How many lines below include the string "none"? State the number alone.

Exercise data ->
-------------------------
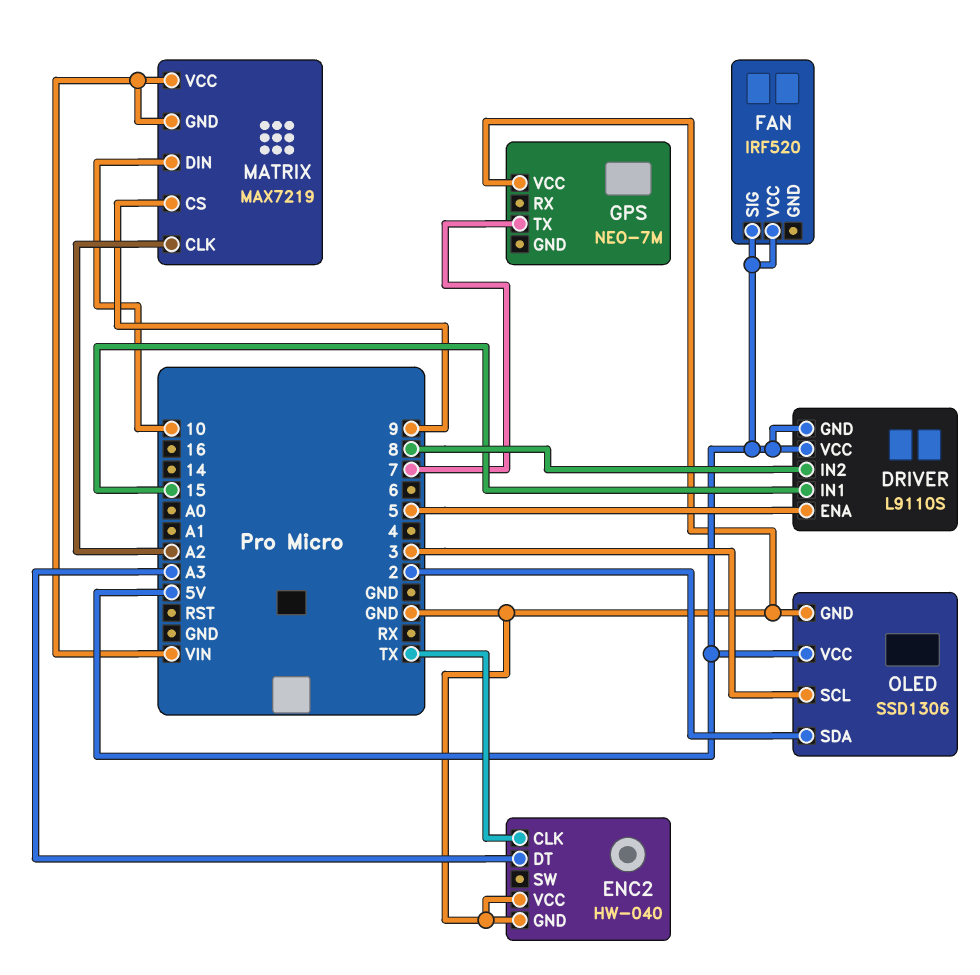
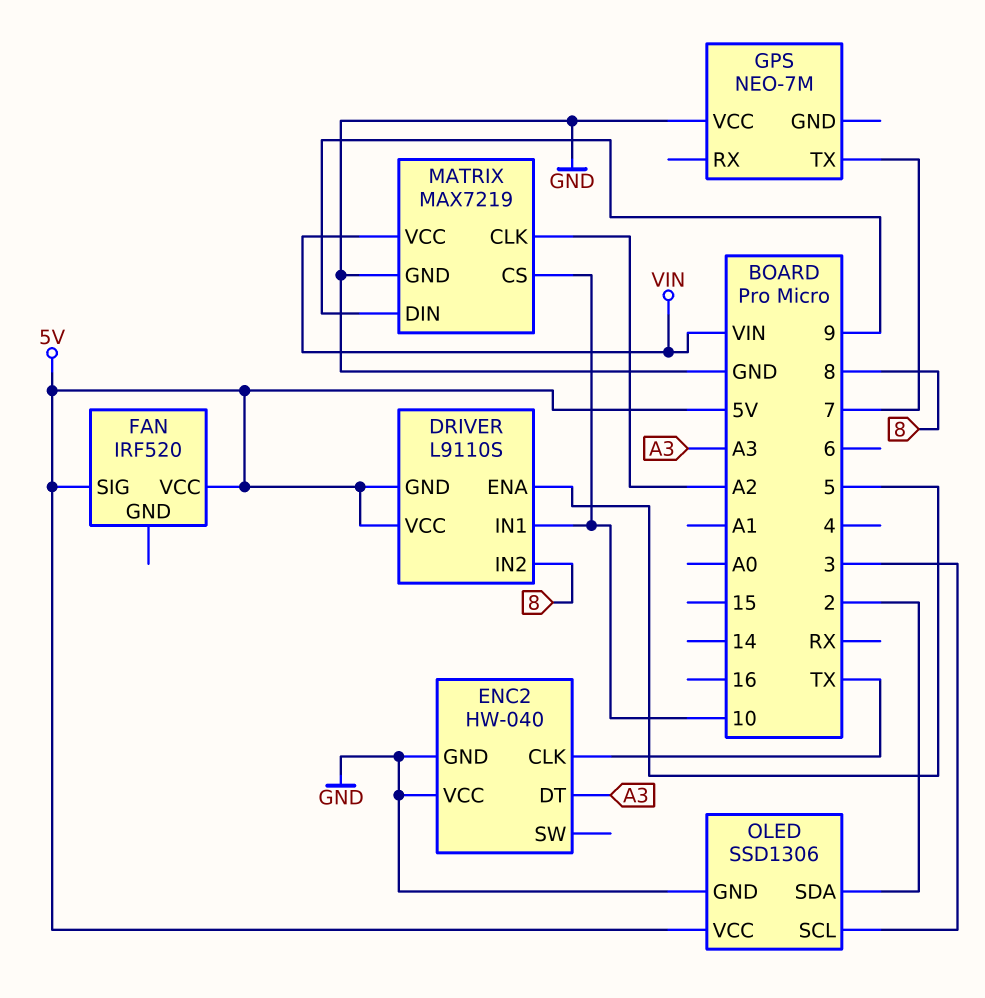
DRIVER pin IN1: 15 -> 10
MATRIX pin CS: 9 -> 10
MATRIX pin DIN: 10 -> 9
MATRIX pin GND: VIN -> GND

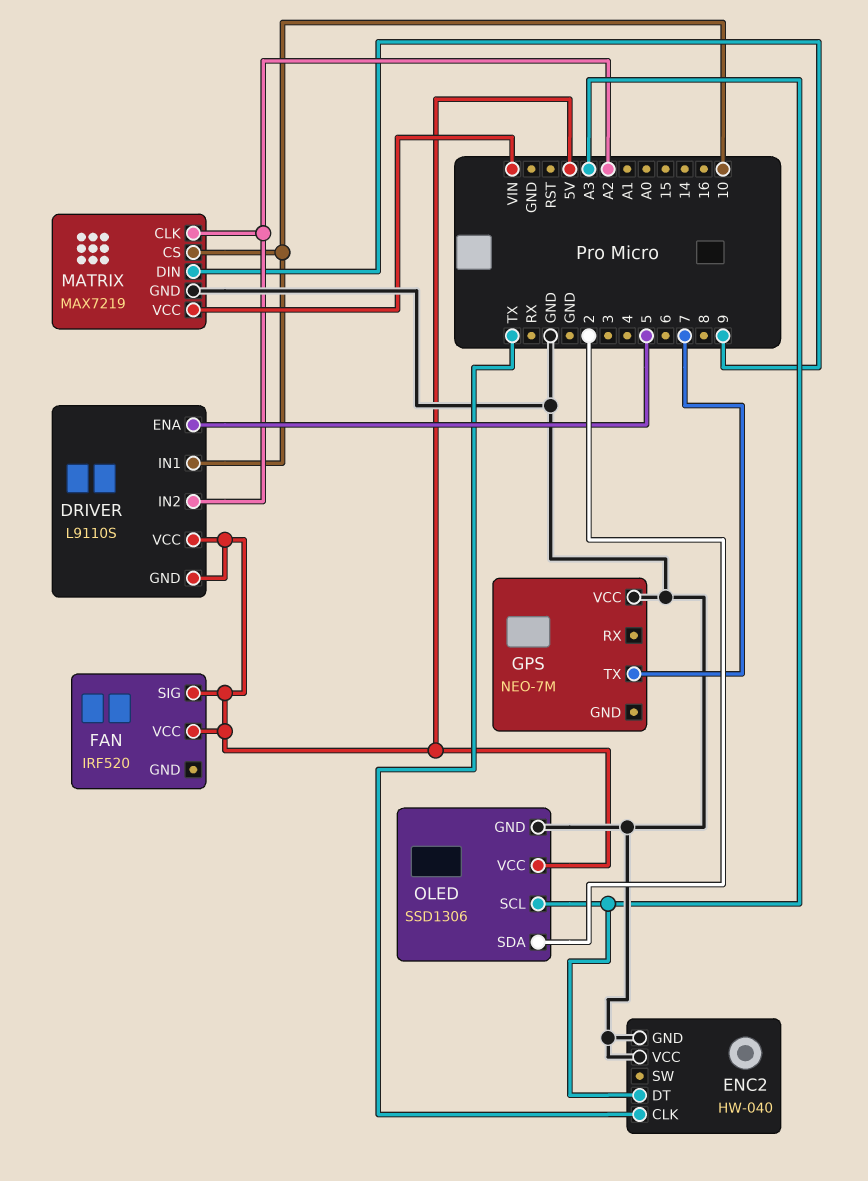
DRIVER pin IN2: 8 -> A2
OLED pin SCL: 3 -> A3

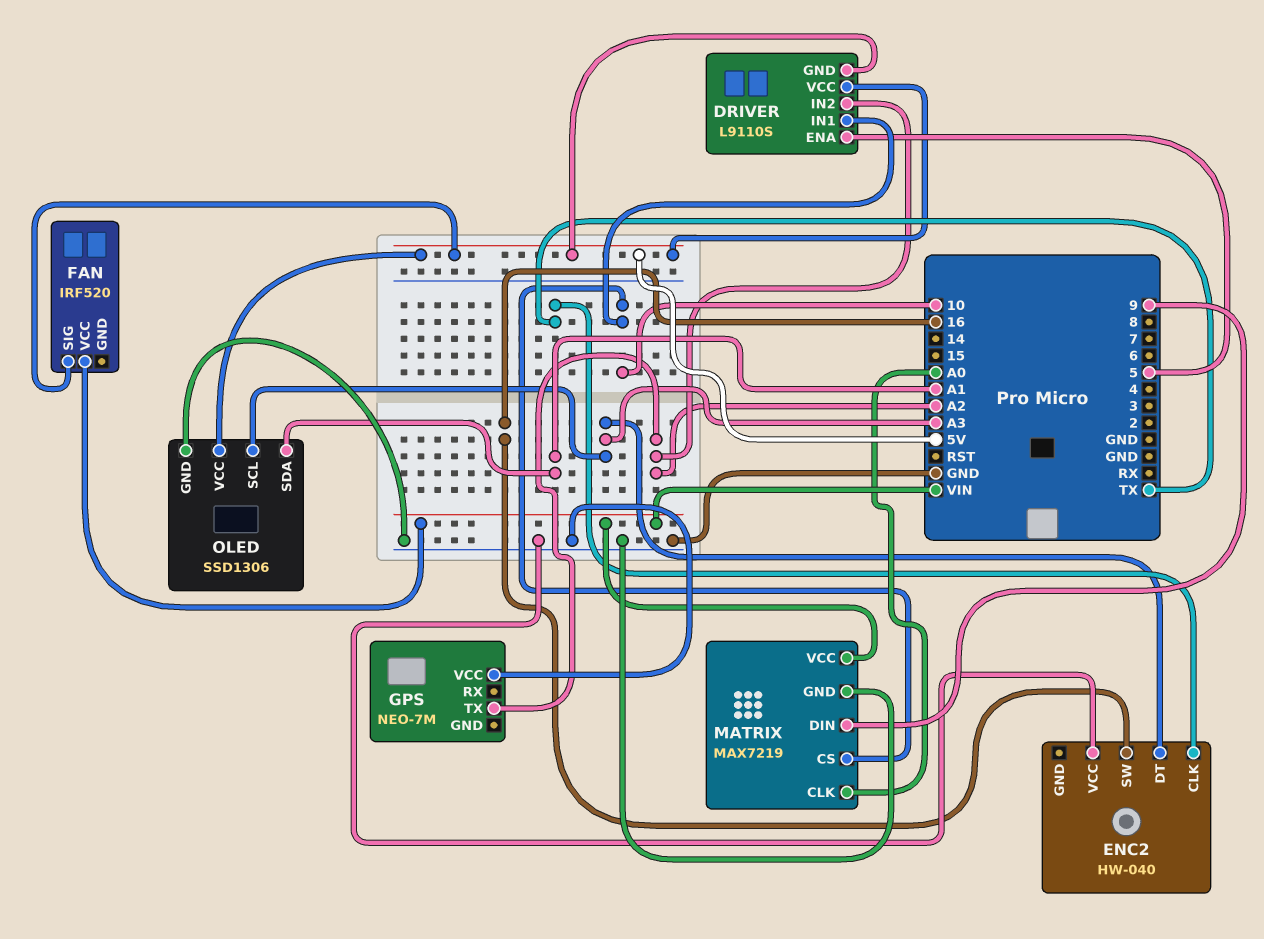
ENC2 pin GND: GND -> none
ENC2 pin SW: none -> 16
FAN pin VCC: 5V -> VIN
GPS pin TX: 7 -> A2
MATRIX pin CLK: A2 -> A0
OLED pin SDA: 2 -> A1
-------------------------
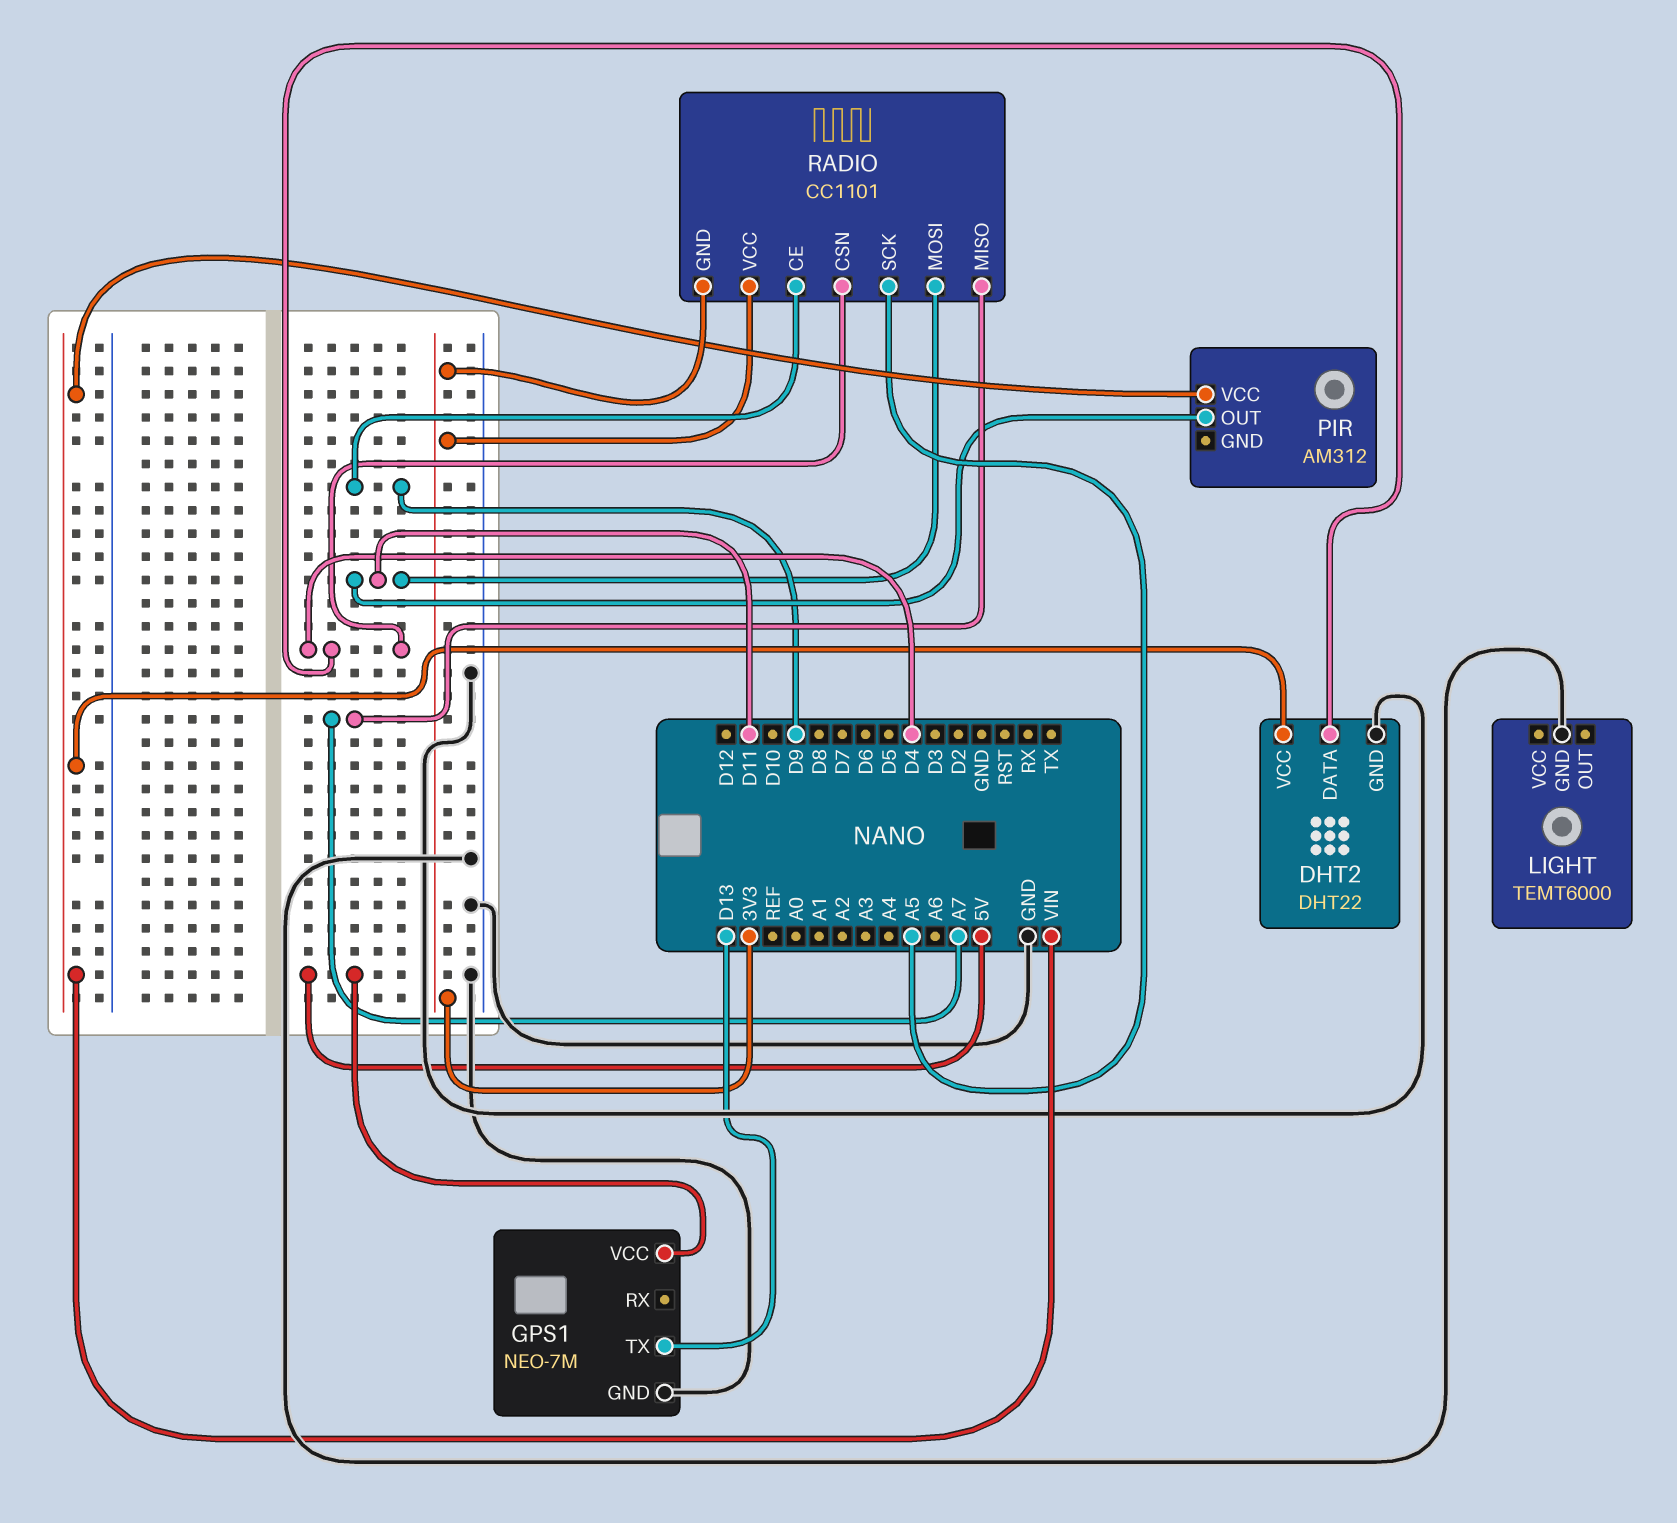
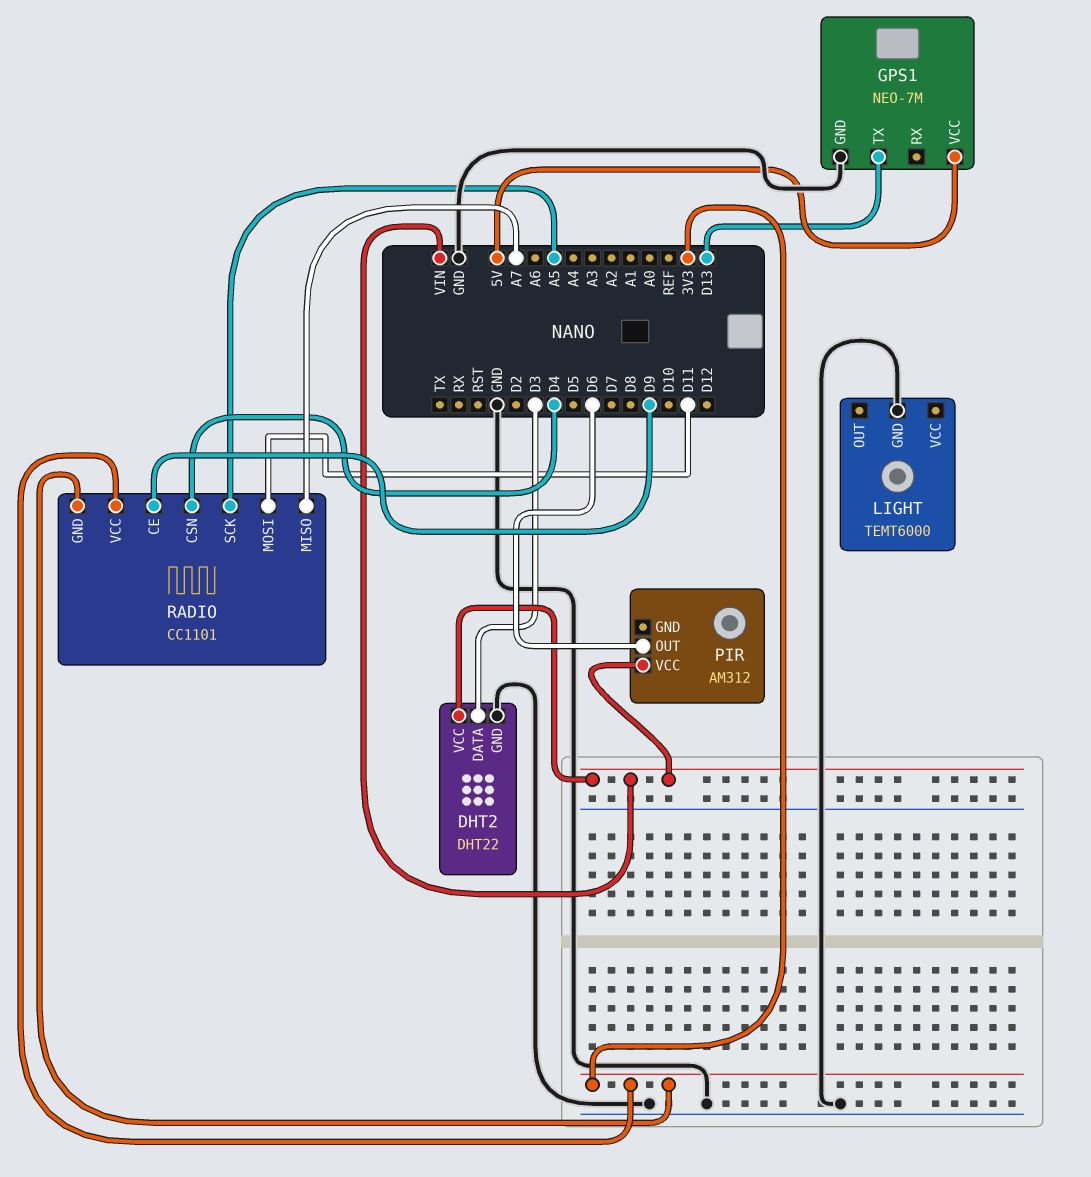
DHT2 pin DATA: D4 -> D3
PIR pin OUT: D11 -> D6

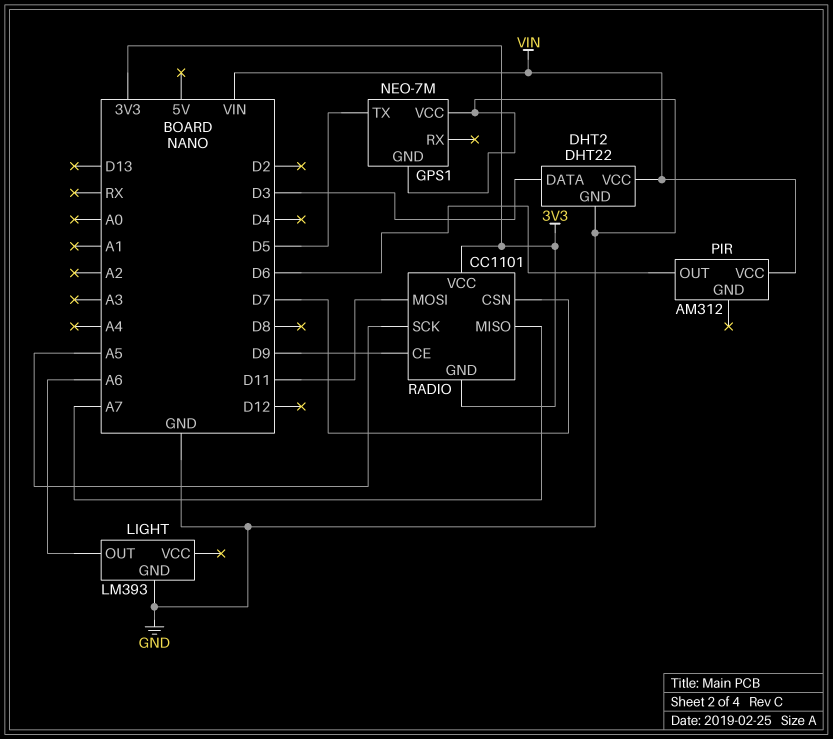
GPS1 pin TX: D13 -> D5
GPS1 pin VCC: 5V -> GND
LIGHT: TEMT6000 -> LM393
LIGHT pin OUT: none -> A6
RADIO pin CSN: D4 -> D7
-------------------------
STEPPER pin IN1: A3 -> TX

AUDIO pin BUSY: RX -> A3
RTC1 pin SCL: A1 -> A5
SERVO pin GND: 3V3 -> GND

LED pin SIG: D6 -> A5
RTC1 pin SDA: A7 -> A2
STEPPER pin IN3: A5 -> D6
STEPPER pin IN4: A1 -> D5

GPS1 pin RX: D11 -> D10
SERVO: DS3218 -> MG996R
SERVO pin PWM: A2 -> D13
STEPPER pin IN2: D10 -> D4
-------------------------
Exercise solution ->
3